→ **PROBLEM DETAILS**:
Your answer must hold only the lines below from the line containing "brown brick A4:A6" through the line containing "tan brick B7:B9", each reproduced exactly.

→ **INFORMATION GIVEN**:
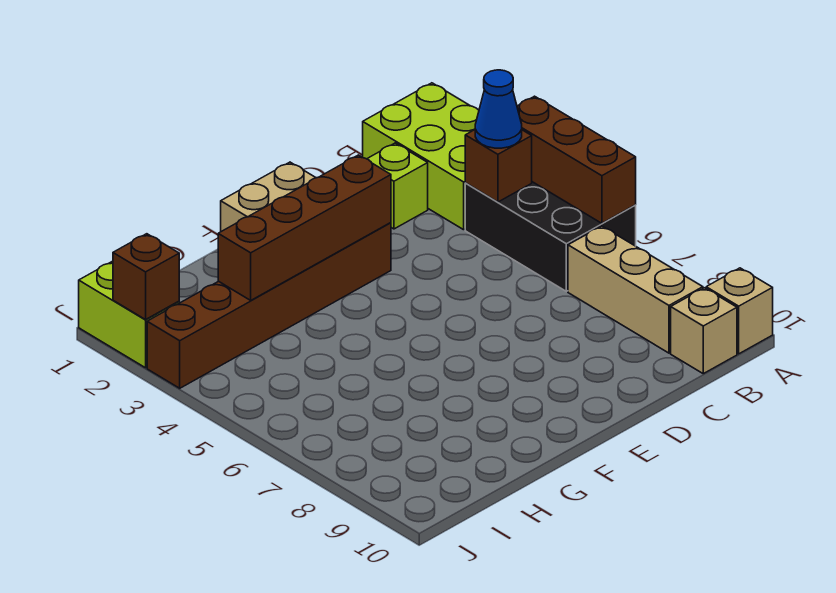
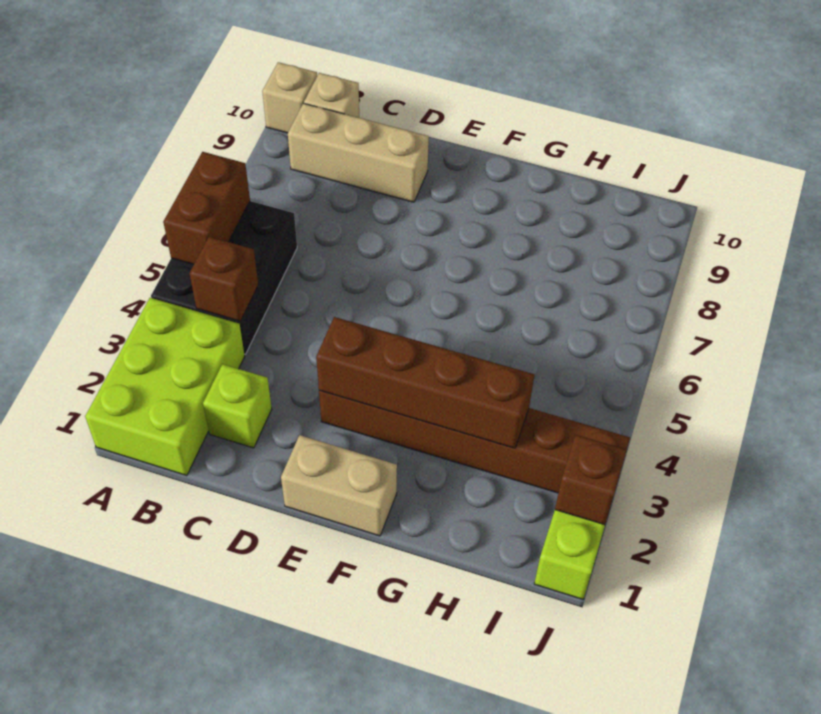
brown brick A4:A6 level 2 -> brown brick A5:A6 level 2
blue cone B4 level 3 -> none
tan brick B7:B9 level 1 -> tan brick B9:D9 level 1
==
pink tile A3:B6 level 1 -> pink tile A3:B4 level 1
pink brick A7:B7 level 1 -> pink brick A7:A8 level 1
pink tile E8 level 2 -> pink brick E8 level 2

→ **RESPONSE AREA**:
brown brick A4:A6 level 2 -> brown brick A5:A6 level 2
blue cone B4 level 3 -> none
tan brick B7:B9 level 1 -> tan brick B9:D9 level 1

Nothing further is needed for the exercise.